**Problem to solve**
Only one stretch of the records below is wanted: the lines from the one holding "none -> black brick C6:D8 level 1" through the one holding "none -> purple brick I3:I6 level 1". Return it exactly, both ends included.

----

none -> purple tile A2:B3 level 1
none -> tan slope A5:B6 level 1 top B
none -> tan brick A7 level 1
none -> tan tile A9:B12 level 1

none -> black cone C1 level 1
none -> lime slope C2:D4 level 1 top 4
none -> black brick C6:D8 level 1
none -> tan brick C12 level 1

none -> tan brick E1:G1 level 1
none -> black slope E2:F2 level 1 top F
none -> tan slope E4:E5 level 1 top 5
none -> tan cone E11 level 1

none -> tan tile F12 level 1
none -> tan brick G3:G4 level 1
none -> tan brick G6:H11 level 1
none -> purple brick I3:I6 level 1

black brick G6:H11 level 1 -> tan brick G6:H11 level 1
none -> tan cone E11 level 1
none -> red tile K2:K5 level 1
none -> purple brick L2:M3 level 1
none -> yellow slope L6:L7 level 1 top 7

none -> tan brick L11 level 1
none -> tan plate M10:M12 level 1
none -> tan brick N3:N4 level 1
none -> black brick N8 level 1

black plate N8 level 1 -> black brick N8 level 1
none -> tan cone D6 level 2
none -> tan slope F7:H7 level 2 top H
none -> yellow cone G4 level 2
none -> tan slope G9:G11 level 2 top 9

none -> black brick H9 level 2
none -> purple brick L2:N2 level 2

----

**Exercise output**
none -> black brick C6:D8 level 1
none -> tan brick C12 level 1

none -> tan brick E1:G1 level 1
none -> black slope E2:F2 level 1 top F
none -> tan slope E4:E5 level 1 top 5
none -> tan cone E11 level 1

none -> tan tile F12 level 1
none -> tan brick G3:G4 level 1
none -> tan brick G6:H11 level 1
none -> purple brick I3:I6 level 1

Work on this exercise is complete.